Could you write out, exactly and with no pictures, every line from the one containing "RGB pin R: none -> D4" through the last line of the entries?

## Change detection outputs
<<<<

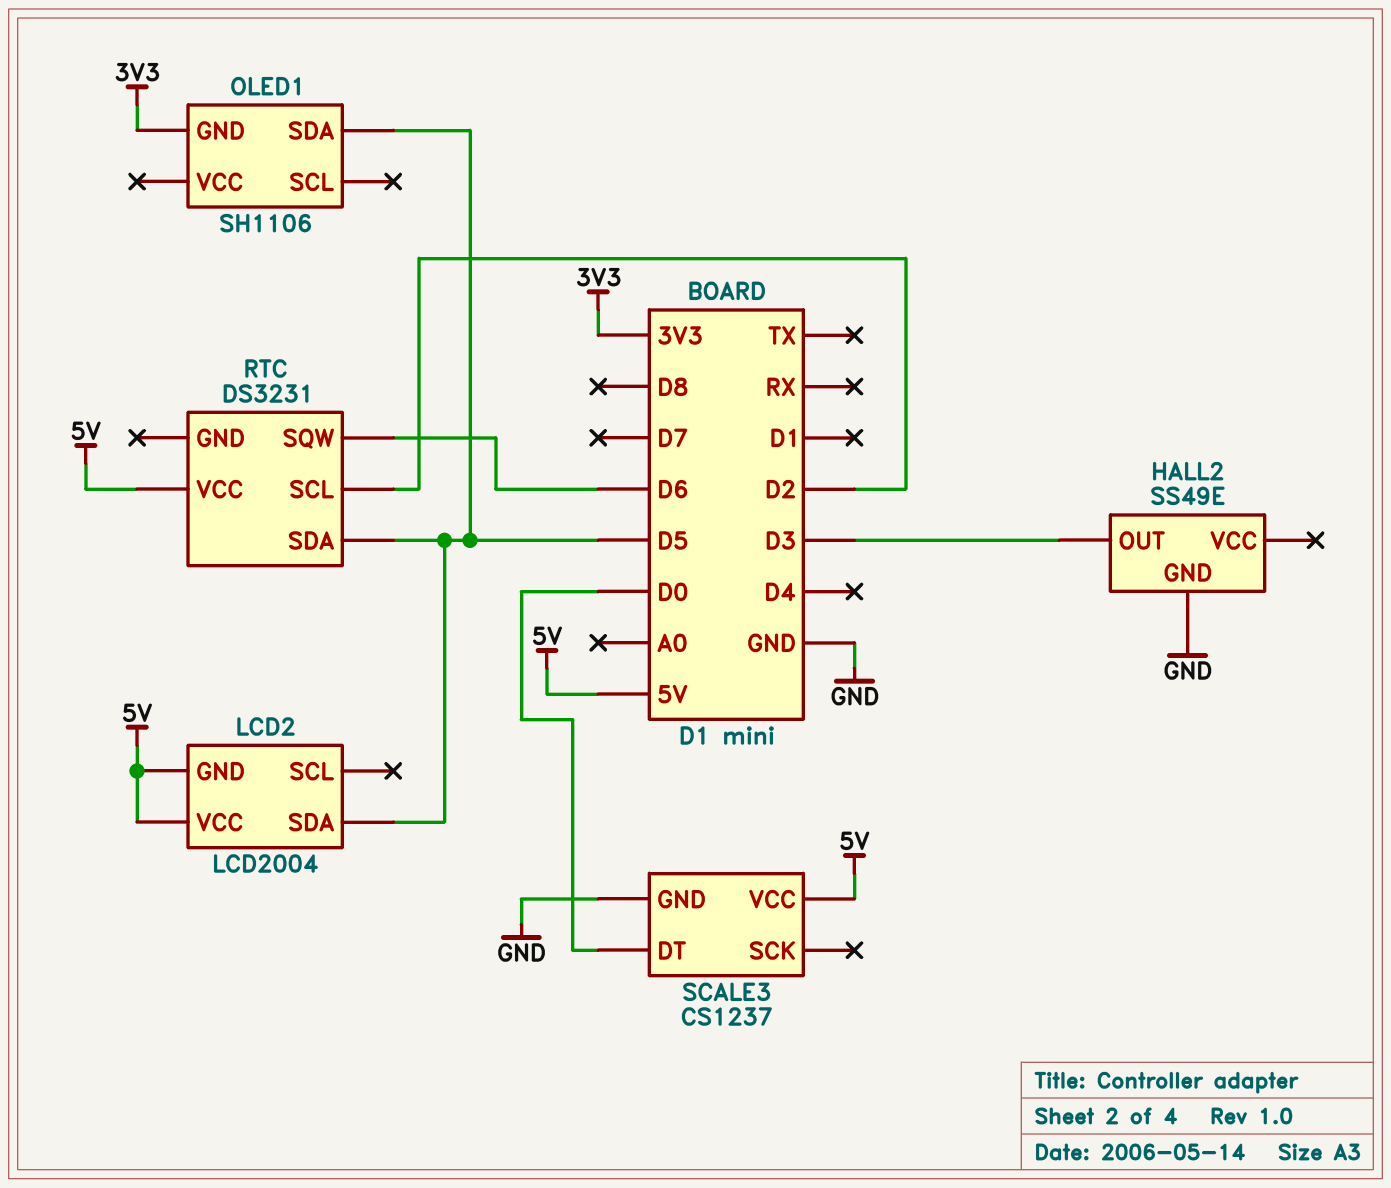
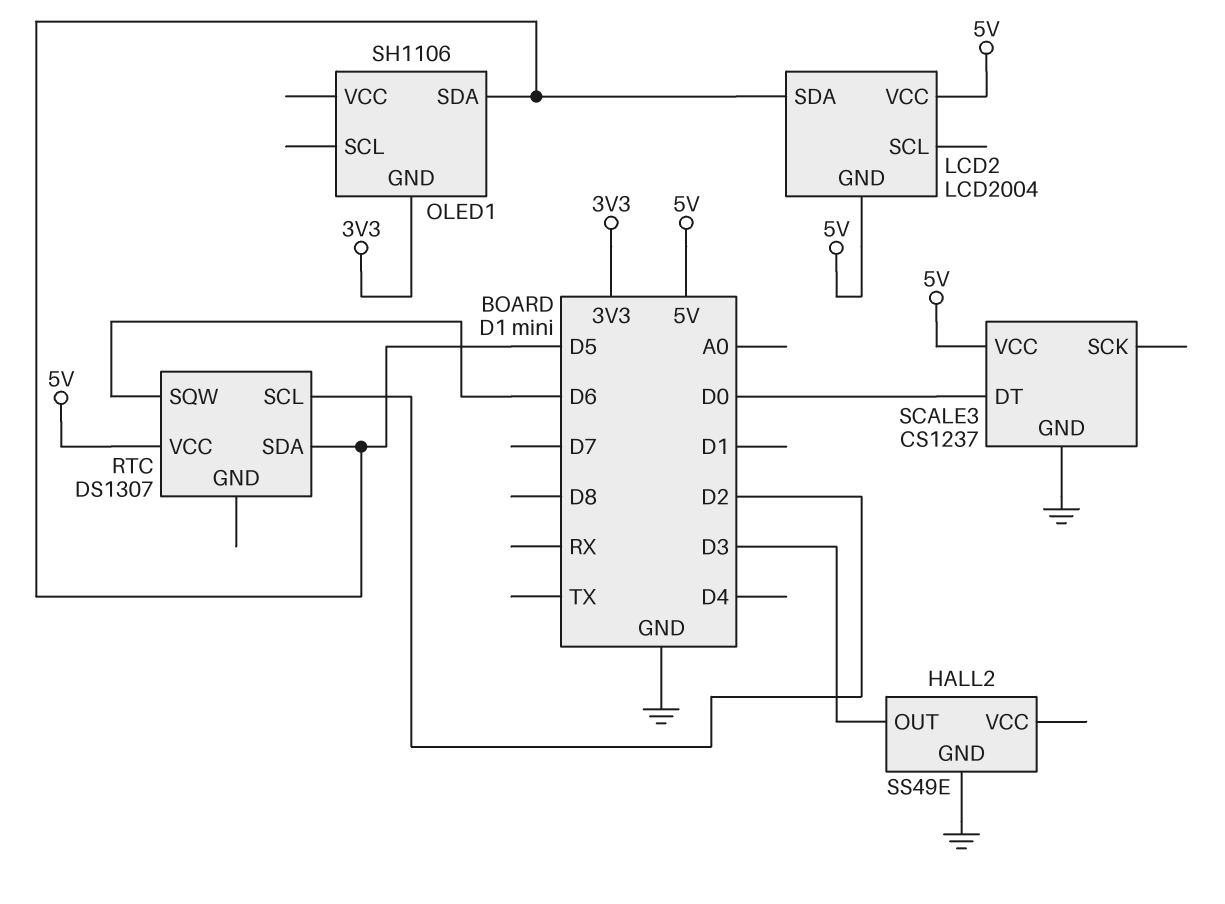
RTC: DS3231 -> DS1307

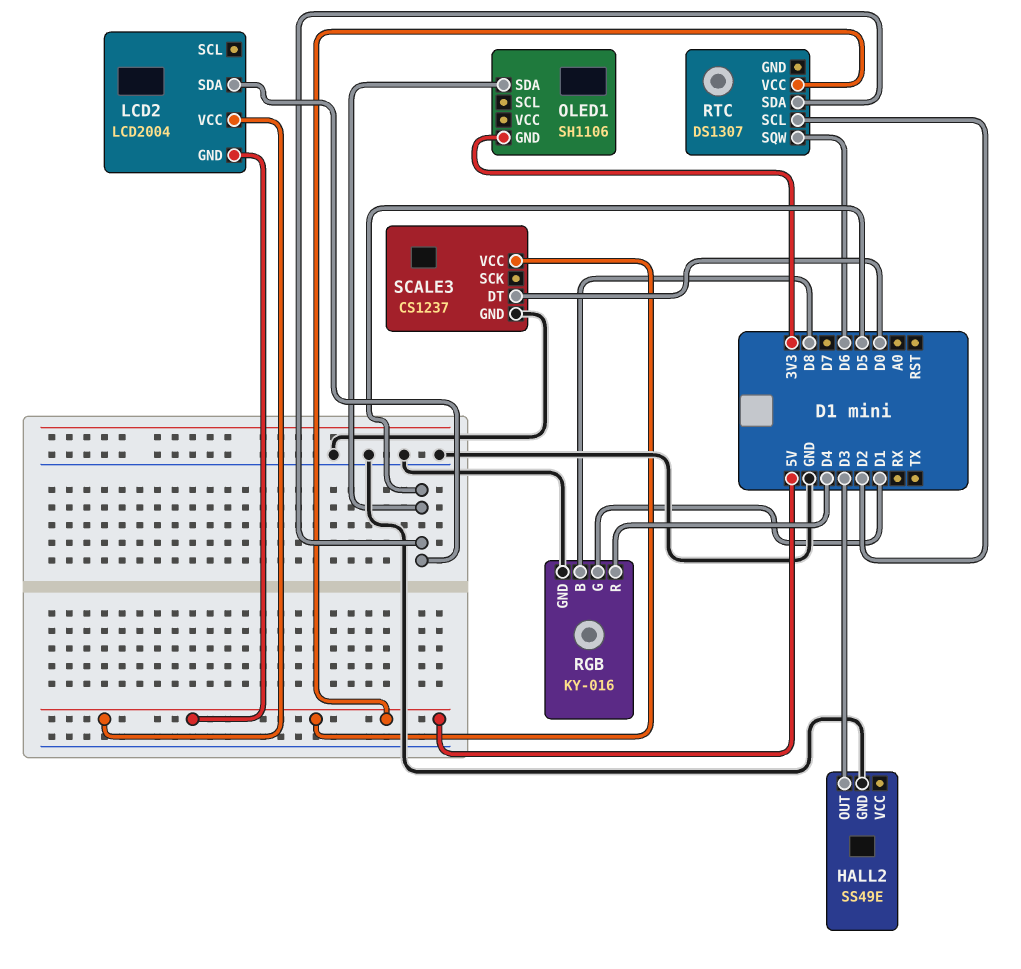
RGB: none -> KY-016
RGB pin B: none -> D8
RGB pin G: none -> D1
RGB pin GND: none -> GND
RGB pin R: none -> D4

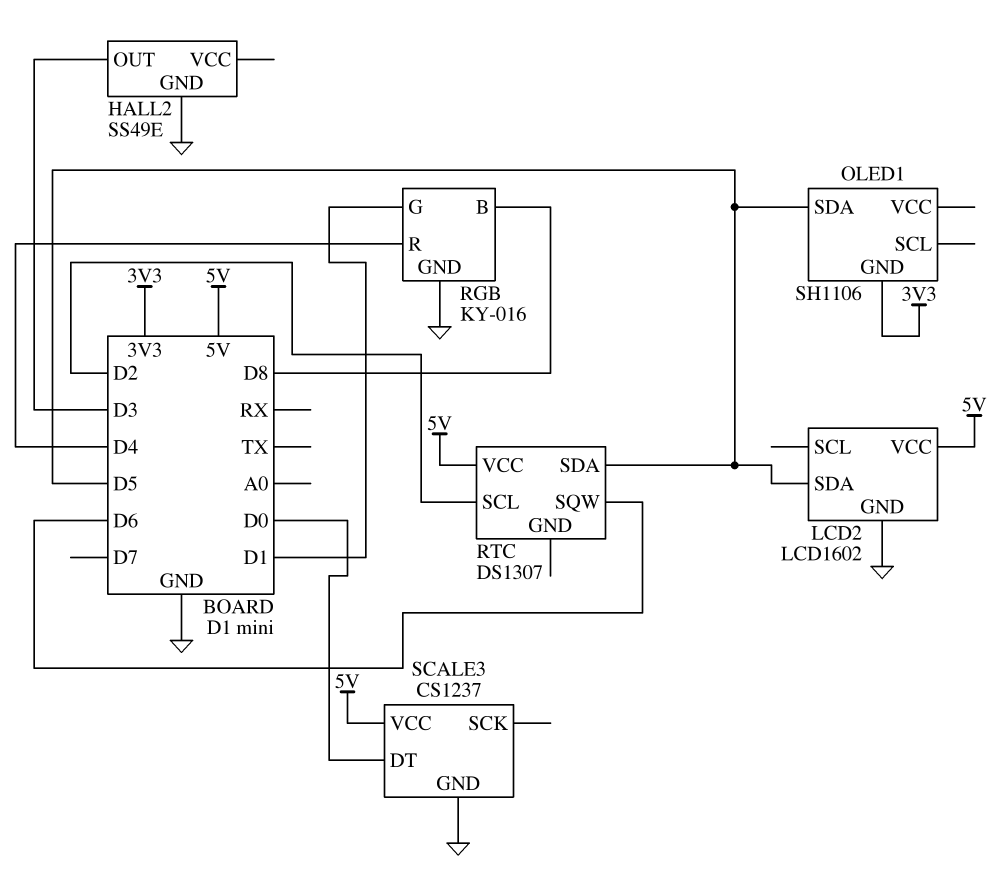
LCD2: LCD2004 -> LCD1602
LCD2 pin GND: 5V -> GND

>>>>

## Solution to this task
RGB pin R: none -> D4

LCD2: LCD2004 -> LCD1602
LCD2 pin GND: 5V -> GND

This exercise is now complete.